**Instructions to follow:** What lines in the listing below hold the string "brown"? Please copy them out.

■ ■ ■ ■ ■ ■ ■

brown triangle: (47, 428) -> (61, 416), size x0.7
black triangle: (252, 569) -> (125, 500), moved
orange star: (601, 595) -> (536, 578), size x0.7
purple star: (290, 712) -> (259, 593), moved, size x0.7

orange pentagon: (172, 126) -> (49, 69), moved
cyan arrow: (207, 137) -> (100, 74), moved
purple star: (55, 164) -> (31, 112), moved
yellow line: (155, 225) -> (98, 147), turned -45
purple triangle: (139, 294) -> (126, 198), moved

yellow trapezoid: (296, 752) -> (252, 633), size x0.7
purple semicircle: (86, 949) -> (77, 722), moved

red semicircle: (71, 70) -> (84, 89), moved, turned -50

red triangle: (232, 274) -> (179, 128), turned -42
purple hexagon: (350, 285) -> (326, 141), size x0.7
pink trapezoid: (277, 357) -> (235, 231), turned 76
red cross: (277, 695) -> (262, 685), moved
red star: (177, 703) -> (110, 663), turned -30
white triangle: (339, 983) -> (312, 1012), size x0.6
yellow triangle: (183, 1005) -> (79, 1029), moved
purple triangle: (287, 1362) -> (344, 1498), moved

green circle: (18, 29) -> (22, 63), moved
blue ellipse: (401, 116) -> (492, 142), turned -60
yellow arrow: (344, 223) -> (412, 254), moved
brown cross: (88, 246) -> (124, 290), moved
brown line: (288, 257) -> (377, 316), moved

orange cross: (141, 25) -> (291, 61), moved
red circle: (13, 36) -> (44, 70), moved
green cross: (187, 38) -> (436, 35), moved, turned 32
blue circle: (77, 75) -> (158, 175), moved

■ ■ ■ ■ ■ ■ ■

**Answer space:**
brown triangle: (47, 428) -> (61, 416), size x0.7
brown cross: (88, 246) -> (124, 290), moved
brown line: (288, 257) -> (377, 316), moved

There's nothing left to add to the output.